» WHAT YOU SHOULD DO
Copy out every record below, word for word.

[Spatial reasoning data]
▼

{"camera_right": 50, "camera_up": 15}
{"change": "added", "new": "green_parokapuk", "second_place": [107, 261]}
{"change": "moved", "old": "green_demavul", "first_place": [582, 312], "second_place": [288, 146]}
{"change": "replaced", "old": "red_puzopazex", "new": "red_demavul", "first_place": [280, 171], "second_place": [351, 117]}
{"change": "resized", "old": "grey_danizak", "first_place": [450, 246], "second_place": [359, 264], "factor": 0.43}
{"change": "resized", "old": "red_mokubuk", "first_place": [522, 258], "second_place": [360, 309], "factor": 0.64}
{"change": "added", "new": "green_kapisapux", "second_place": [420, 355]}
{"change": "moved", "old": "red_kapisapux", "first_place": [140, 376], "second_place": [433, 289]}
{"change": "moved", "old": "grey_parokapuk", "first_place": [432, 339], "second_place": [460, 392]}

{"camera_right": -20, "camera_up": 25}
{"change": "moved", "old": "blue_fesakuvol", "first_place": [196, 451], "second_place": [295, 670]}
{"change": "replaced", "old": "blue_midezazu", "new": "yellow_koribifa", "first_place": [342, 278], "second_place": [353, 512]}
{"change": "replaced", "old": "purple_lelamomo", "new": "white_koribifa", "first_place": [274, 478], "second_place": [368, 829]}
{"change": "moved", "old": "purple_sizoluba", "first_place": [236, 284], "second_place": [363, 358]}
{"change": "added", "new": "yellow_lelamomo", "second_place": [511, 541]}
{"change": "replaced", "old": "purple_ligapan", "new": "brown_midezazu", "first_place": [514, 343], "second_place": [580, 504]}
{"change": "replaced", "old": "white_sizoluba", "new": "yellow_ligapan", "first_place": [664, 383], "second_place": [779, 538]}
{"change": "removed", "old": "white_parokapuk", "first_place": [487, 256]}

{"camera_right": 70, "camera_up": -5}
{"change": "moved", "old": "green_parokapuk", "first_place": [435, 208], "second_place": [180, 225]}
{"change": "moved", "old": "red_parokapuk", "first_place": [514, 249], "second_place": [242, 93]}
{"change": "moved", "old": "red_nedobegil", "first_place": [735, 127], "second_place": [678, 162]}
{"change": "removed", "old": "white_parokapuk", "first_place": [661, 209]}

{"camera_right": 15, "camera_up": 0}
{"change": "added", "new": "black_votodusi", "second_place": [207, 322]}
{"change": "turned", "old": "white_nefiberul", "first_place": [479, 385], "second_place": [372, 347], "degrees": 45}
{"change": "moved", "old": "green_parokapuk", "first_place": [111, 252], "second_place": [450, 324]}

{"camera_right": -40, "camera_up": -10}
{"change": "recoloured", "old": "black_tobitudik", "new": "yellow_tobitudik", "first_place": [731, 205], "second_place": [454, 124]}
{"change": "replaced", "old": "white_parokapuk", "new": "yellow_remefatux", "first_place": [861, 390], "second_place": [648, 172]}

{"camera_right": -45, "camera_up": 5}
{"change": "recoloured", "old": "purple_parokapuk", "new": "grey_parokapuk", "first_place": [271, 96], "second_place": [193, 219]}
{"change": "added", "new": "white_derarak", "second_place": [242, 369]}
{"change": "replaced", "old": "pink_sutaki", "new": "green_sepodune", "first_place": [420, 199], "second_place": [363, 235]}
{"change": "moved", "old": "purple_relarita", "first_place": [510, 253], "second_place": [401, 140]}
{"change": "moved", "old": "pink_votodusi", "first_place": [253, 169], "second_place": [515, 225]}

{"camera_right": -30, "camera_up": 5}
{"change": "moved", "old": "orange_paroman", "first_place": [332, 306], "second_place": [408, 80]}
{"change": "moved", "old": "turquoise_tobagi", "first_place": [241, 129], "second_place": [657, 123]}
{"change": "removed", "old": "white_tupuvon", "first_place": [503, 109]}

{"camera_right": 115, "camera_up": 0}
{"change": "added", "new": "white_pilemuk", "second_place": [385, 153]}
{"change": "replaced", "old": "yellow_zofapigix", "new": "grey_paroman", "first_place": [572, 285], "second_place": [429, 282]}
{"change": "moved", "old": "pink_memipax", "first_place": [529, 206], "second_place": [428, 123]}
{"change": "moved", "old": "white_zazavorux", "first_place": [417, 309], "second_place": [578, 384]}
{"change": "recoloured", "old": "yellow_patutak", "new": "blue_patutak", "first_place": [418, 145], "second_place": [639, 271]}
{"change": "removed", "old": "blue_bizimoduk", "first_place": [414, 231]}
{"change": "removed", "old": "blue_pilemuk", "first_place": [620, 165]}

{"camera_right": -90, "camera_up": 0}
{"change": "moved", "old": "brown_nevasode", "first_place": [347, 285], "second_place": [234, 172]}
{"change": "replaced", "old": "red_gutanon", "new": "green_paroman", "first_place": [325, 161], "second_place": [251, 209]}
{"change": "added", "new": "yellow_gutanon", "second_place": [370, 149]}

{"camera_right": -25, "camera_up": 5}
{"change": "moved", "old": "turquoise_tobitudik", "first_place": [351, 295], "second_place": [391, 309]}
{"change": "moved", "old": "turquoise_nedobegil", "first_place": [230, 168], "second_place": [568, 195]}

▲

» SOLUTION
{"camera_right": 50, "camera_up": 15}
{"change": "added", "new": "green_parokapuk", "second_place": [107, 261]}
{"change": "moved", "old": "green_demavul", "first_place": [582, 312], "second_place": [288, 146]}
{"change": "replaced", "old": "red_puzopazex", "new": "red_demavul", "first_place": [280, 171], "second_place": [351, 117]}
{"change": "resized", "old": "grey_danizak", "first_place": [450, 246], "second_place": [359, 264], "factor": 0.43}
{"change": "resized", "old": "red_mokubuk", "first_place": [522, 258], "second_place": [360, 309], "factor": 0.64}
{"change": "added", "new": "green_kapisapux", "second_place": [420, 355]}
{"change": "moved", "old": "red_kapisapux", "first_place": [140, 376], "second_place": [433, 289]}
{"change": "moved", "old": "grey_parokapuk", "first_place": [432, 339], "second_place": [460, 392]}

{"camera_right": -20, "camera_up": 25}
{"change": "moved", "old": "blue_fesakuvol", "first_place": [196, 451], "second_place": [295, 670]}
{"change": "replaced", "old": "blue_midezazu", "new": "yellow_koribifa", "first_place": [342, 278], "second_place": [353, 512]}
{"change": "replaced", "old": "purple_lelamomo", "new": "white_koribifa", "first_place": [274, 478], "second_place": [368, 829]}
{"change": "moved", "old": "purple_sizoluba", "first_place": [236, 284], "second_place": [363, 358]}
{"change": "added", "new": "yellow_lelamomo", "second_place": [511, 541]}
{"change": "replaced", "old": "purple_ligapan", "new": "brown_midezazu", "first_place": [514, 343], "second_place": [580, 504]}
{"change": "replaced", "old": "white_sizoluba", "new": "yellow_ligapan", "first_place": [664, 383], "second_place": [779, 538]}
{"change": "removed", "old": "white_parokapuk", "first_place": [487, 256]}

{"camera_right": 70, "camera_up": -5}
{"change": "moved", "old": "green_parokapuk", "first_place": [435, 208], "second_place": [180, 225]}
{"change": "moved", "old": "red_parokapuk", "first_place": [514, 249], "second_place": [242, 93]}
{"change": "moved", "old": "red_nedobegil", "first_place": [735, 127], "second_place": [678, 162]}
{"change": "removed", "old": "white_parokapuk", "first_place": [661, 209]}

{"camera_right": 15, "camera_up": 0}
{"change": "added", "new": "black_votodusi", "second_place": [207, 322]}
{"change": "turned", "old": "white_nefiberul", "first_place": [479, 385], "second_place": [372, 347], "degrees": 45}
{"change": "moved", "old": "green_parokapuk", "first_place": [111, 252], "second_place": [450, 324]}

{"camera_right": -40, "camera_up": -10}
{"change": "recoloured", "old": "black_tobitudik", "new": "yellow_tobitudik", "first_place": [731, 205], "second_place": [454, 124]}
{"change": "replaced", "old": "white_parokapuk", "new": "yellow_remefatux", "first_place": [861, 390], "second_place": [648, 172]}

{"camera_right": -45, "camera_up": 5}
{"change": "recoloured", "old": "purple_parokapuk", "new": "grey_parokapuk", "first_place": [271, 96], "second_place": [193, 219]}
{"change": "added", "new": "white_derarak", "second_place": [242, 369]}
{"change": "replaced", "old": "pink_sutaki", "new": "green_sepodune", "first_place": [420, 199], "second_place": [363, 235]}
{"change": "moved", "old": "purple_relarita", "first_place": [510, 253], "second_place": [401, 140]}
{"change": "moved", "old": "pink_votodusi", "first_place": [253, 169], "second_place": [515, 225]}

{"camera_right": -30, "camera_up": 5}
{"change": "moved", "old": "orange_paroman", "first_place": [332, 306], "second_place": [408, 80]}
{"change": "moved", "old": "turquoise_tobagi", "first_place": [241, 129], "second_place": [657, 123]}
{"change": "removed", "old": "white_tupuvon", "first_place": [503, 109]}

{"camera_right": 115, "camera_up": 0}
{"change": "added", "new": "white_pilemuk", "second_place": [385, 153]}
{"change": "replaced", "old": "yellow_zofapigix", "new": "grey_paroman", "first_place": [572, 285], "second_place": [429, 282]}
{"change": "moved", "old": "pink_memipax", "first_place": [529, 206], "second_place": [428, 123]}
{"change": "moved", "old": "white_zazavorux", "first_place": [417, 309], "second_place": [578, 384]}
{"change": "recoloured", "old": "yellow_patutak", "new": "blue_patutak", "first_place": [418, 145], "second_place": [639, 271]}
{"change": "removed", "old": "blue_bizimoduk", "first_place": [414, 231]}
{"change": "removed", "old": "blue_pilemuk", "first_place": [620, 165]}

{"camera_right": -90, "camera_up": 0}
{"change": "moved", "old": "brown_nevasode", "first_place": [347, 285], "second_place": [234, 172]}
{"change": "replaced", "old": "red_gutanon", "new": "green_paroman", "first_place": [325, 161], "second_place": [251, 209]}
{"change": "added", "new": "yellow_gutanon", "second_place": [370, 149]}

{"camera_right": -25, "camera_up": 5}
{"change": "moved", "old": "turquoise_tobitudik", "first_place": [351, 295], "second_place": [391, 309]}
{"change": "moved", "old": "turquoise_nedobegil", "first_place": [230, 168], "second_place": [568, 195]}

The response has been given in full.